Rewrite the listing below, changing every "absolute pixels" to "raw pixels" and leaving everything else the same. Omit the pictures.

§ Records shown:
┄┄┄┄┄┄┄┄┄┄
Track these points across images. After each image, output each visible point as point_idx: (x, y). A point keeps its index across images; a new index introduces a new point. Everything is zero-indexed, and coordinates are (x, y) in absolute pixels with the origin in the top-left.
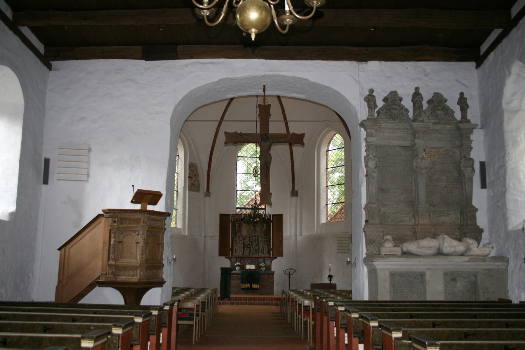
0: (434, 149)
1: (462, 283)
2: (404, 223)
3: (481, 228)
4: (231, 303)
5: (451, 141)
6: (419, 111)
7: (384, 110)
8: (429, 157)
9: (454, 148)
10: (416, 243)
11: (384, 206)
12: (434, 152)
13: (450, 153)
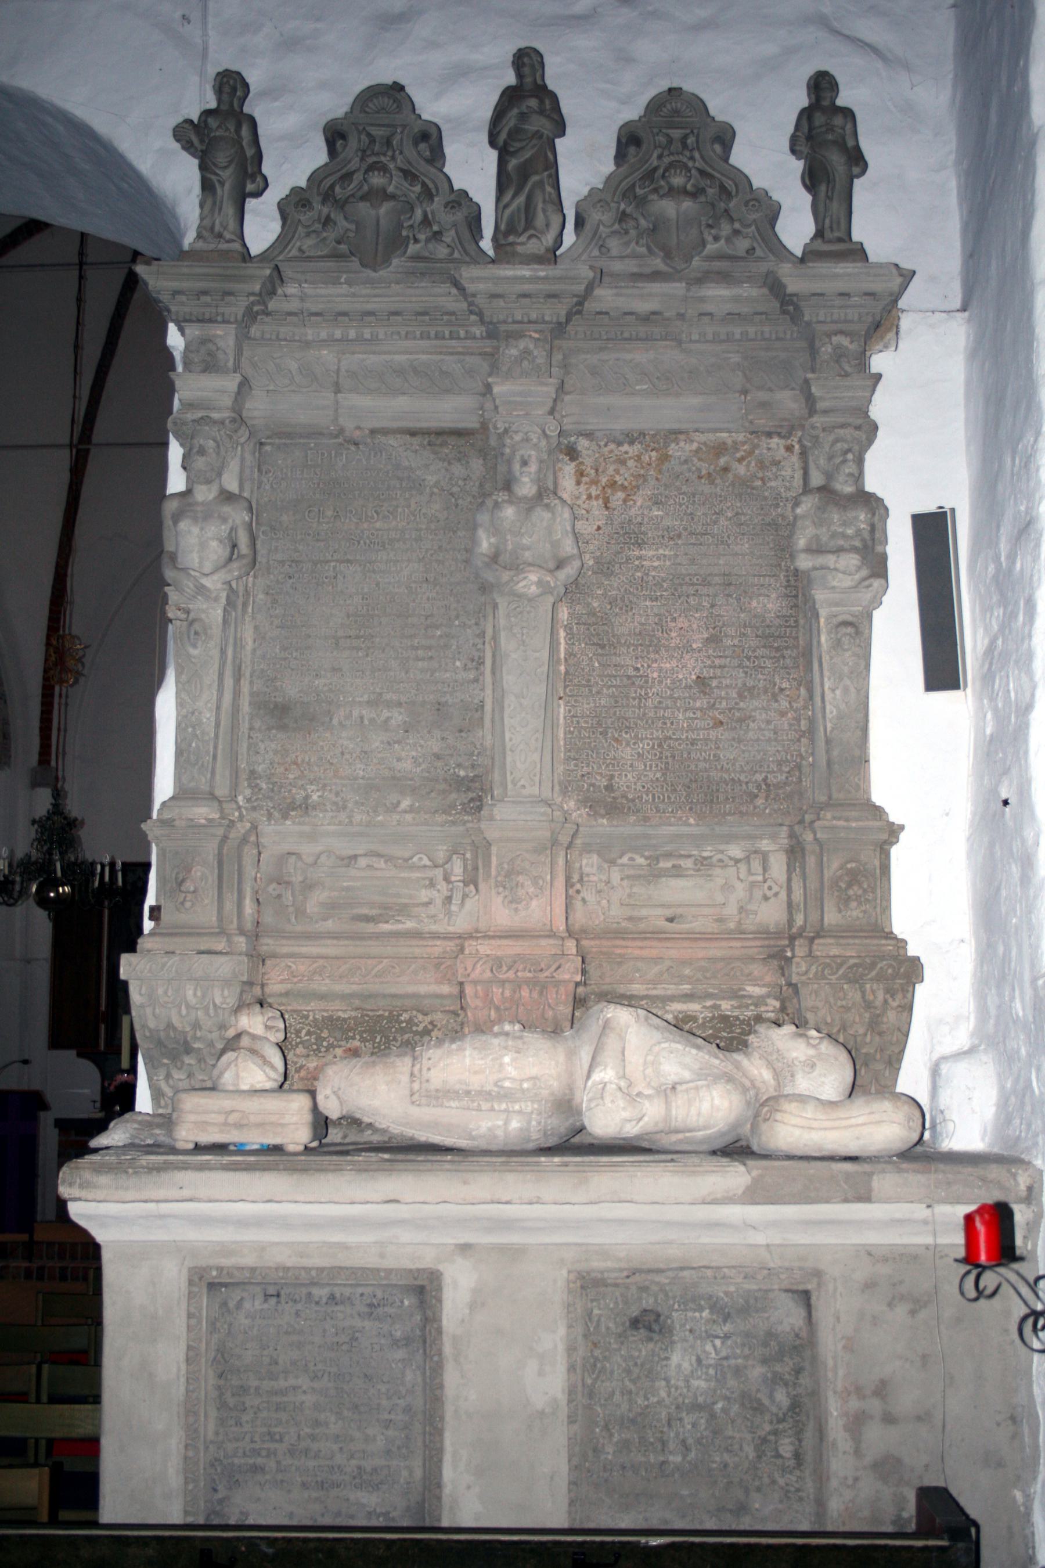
0: (631, 443)
1: (709, 1347)
2: (410, 925)
3: (912, 951)
4: (28, 1274)
5: (745, 392)
6: (521, 199)
7: (312, 208)
8: (597, 497)
9: (769, 435)
10: (403, 1065)
11: (285, 816)
12: (631, 463)
13: (741, 470)
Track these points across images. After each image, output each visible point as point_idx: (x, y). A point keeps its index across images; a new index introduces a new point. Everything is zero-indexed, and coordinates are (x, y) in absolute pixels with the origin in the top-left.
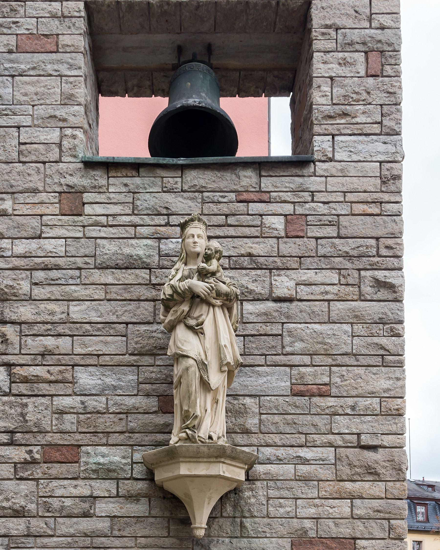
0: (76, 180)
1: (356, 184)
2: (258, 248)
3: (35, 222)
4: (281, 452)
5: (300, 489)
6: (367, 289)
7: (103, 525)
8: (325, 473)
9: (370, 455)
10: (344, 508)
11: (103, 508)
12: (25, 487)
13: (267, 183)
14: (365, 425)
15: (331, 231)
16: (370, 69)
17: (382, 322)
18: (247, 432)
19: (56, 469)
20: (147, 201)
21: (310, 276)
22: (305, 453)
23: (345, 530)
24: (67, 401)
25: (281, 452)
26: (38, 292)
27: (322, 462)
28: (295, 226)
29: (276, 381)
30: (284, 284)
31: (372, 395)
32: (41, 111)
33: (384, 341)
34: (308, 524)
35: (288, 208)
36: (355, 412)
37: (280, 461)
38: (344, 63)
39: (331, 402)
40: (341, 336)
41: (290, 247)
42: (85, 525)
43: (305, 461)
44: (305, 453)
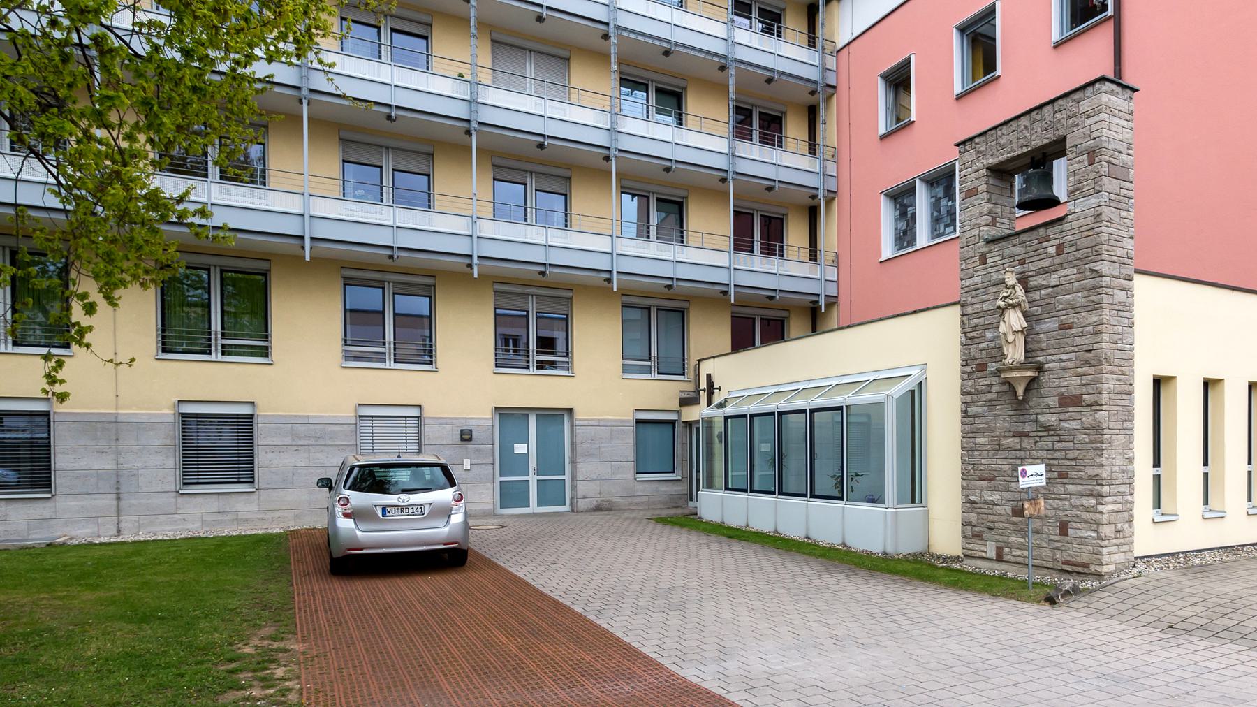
┄┄┄┄┄┄┄┄┄┄
§ Task output:
Track these points across images. After each image, output each visible point as point_idx: (x, y). A point keeps its index across images; a new index introduces a new point. Everything is zero-indexed, and coordinates are (x, y) in raw pixels with the origin in the top-left.
0: (434, 149)
1: (462, 283)
2: (404, 223)
3: (481, 228)
4: (231, 303)
5: (451, 141)
6: (419, 111)
7: (384, 110)
8: (429, 157)
9: (454, 148)
10: (416, 243)
11: (384, 206)
12: (434, 152)
13: (450, 153)
0: (631, 443)
1: (709, 1347)
2: (410, 925)
3: (912, 951)
4: (28, 1274)
5: (745, 392)
6: (521, 199)
7: (312, 208)
8: (597, 497)
9: (769, 435)
10: (403, 1065)
11: (285, 816)
12: (631, 463)
13: (741, 470)
Track these points across images. After each image, output each visible point as point_idx: (x, y). A point keeps its index across images; a new index introduces a new point. Everything is zero-indexed, and coordinates are (x, y) in raw pixels with the origin in the top-left.
0: (76, 180)
1: (356, 184)
2: (258, 248)
3: (35, 222)
4: (281, 452)
5: (300, 489)
6: (367, 289)
7: (103, 525)
8: (325, 473)
9: (370, 455)
10: (344, 508)
11: (103, 508)
12: (25, 487)
13: (267, 183)
14: (365, 425)
15: (331, 231)
16: (370, 69)
17: (382, 322)
18: (247, 432)
19: (56, 469)
20: (147, 201)
21: (310, 276)
22: (305, 453)
23: (345, 530)
24: (67, 401)
25: (281, 452)
26: (38, 292)
27: (322, 462)
28: (295, 226)
29: (276, 381)
30: (284, 284)
31: (372, 395)
32: (41, 111)
33: (384, 341)
34: (308, 524)
35: (288, 208)
36: (355, 412)
37: (280, 461)
38: (344, 63)
39: (331, 402)
40: (341, 336)
41: (290, 247)
42: (85, 525)
43: (305, 461)
44: (305, 453)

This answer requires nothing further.